• WHAT TO DO: Each line from the one containing "C2: 6.8uF (plus" to the end of the records below should be restated word for word; please leave out all other lines.
######
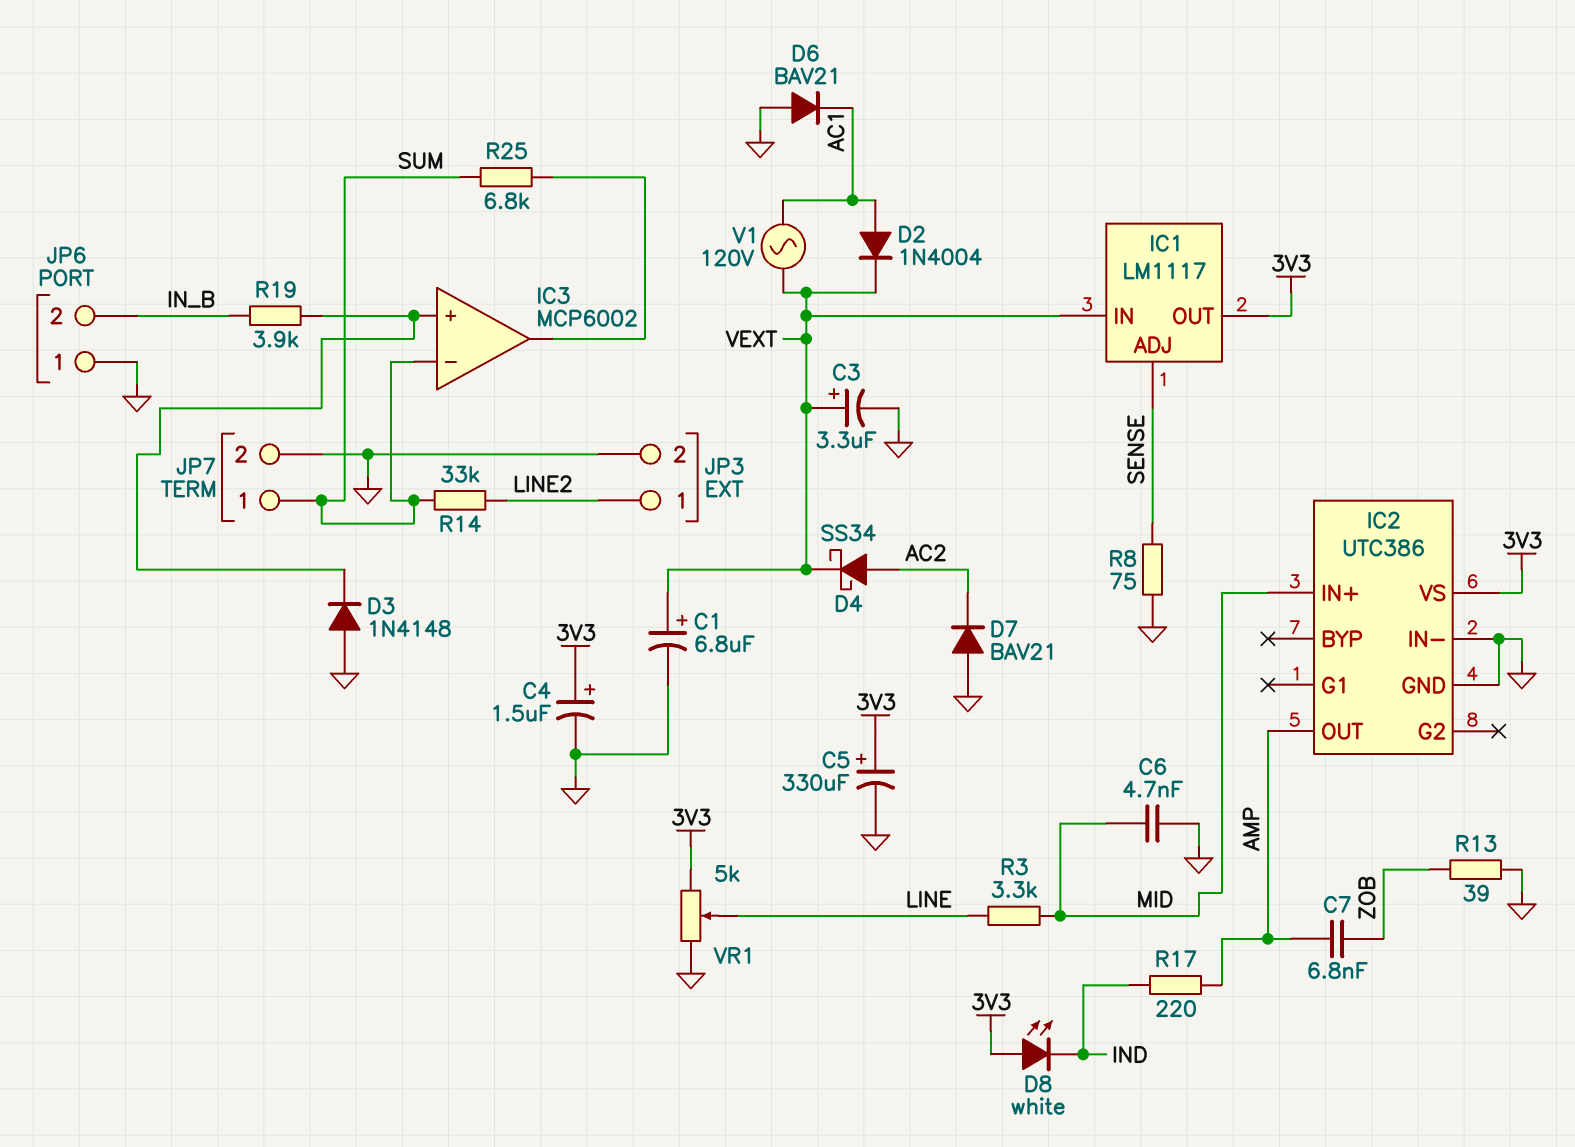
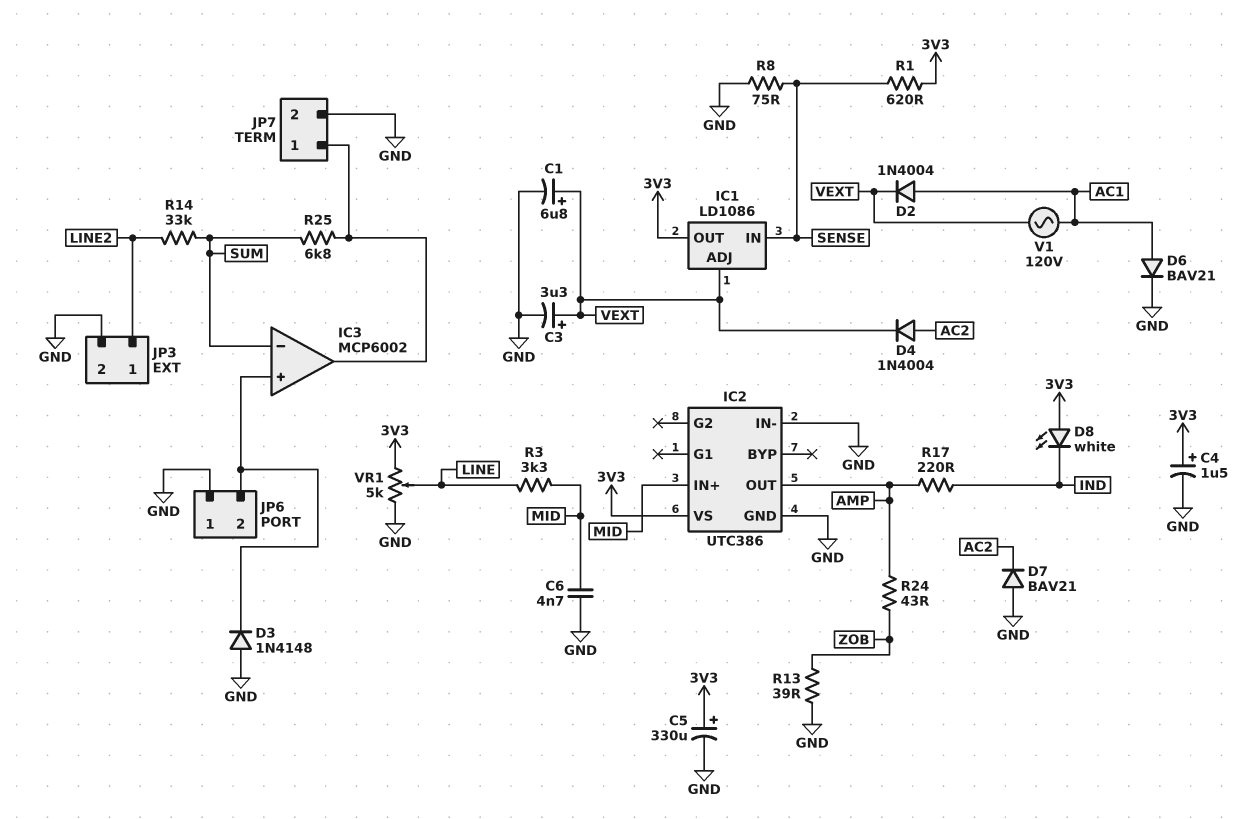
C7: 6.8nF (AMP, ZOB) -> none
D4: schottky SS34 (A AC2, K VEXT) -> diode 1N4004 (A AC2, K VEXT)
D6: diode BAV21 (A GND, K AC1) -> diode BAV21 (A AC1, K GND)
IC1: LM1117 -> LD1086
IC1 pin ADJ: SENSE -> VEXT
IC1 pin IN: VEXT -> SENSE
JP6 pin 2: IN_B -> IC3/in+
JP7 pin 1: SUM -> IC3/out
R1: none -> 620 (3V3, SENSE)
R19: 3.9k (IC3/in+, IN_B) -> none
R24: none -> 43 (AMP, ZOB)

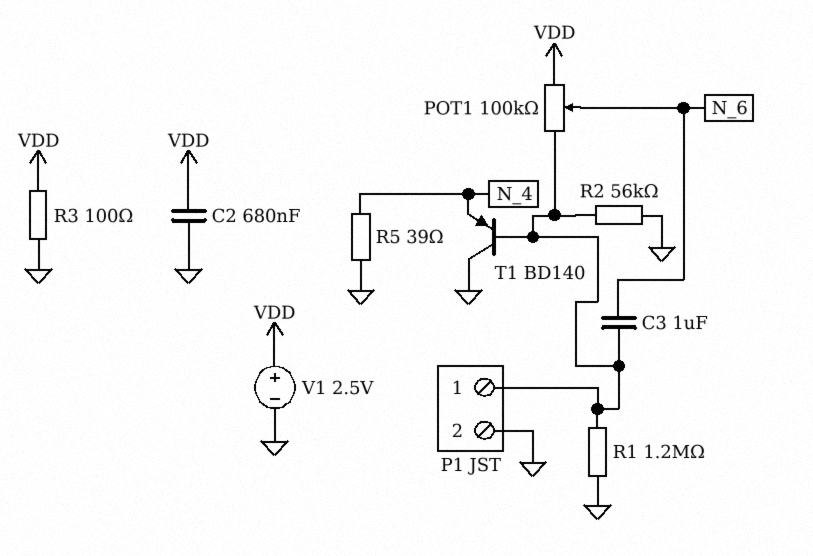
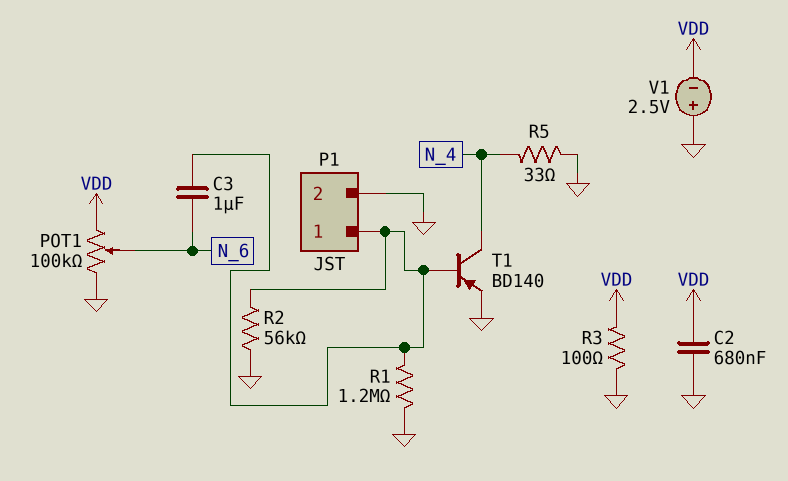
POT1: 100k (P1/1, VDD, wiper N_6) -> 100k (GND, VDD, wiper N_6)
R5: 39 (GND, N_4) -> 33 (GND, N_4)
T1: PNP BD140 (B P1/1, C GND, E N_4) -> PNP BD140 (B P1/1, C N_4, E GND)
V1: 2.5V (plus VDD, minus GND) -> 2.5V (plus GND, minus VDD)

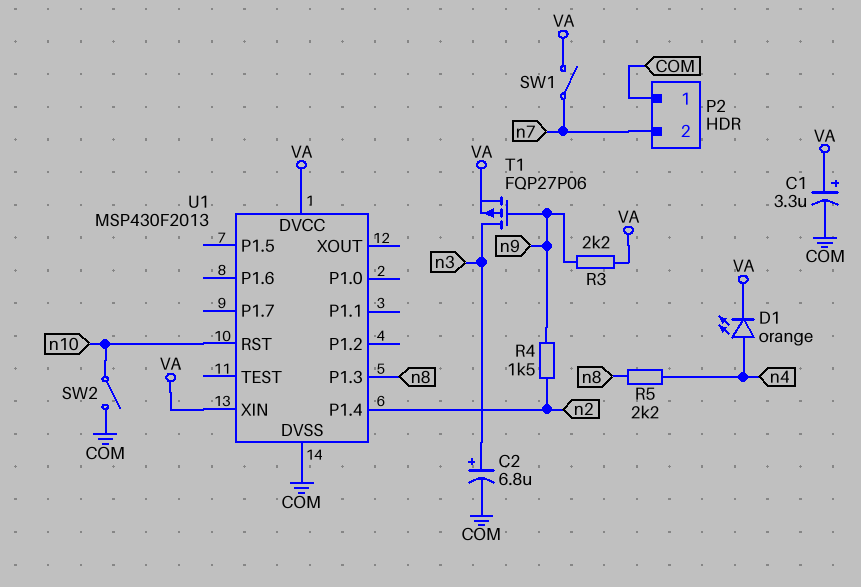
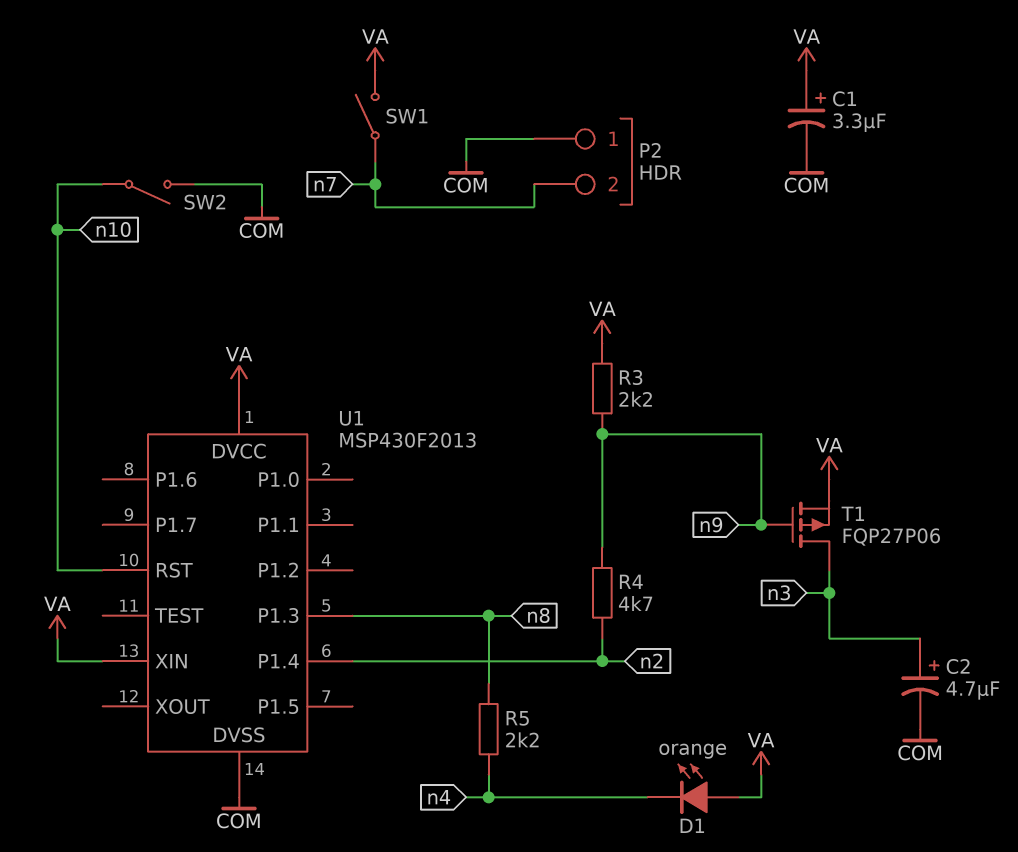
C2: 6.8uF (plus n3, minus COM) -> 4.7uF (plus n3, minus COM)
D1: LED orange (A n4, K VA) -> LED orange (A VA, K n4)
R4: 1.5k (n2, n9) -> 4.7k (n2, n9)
######
• FINAL ANSWER:
C2: 6.8uF (plus n3, minus COM) -> 4.7uF (plus n3, minus COM)
D1: LED orange (A n4, K VA) -> LED orange (A VA, K n4)
R4: 1.5k (n2, n9) -> 4.7k (n2, n9)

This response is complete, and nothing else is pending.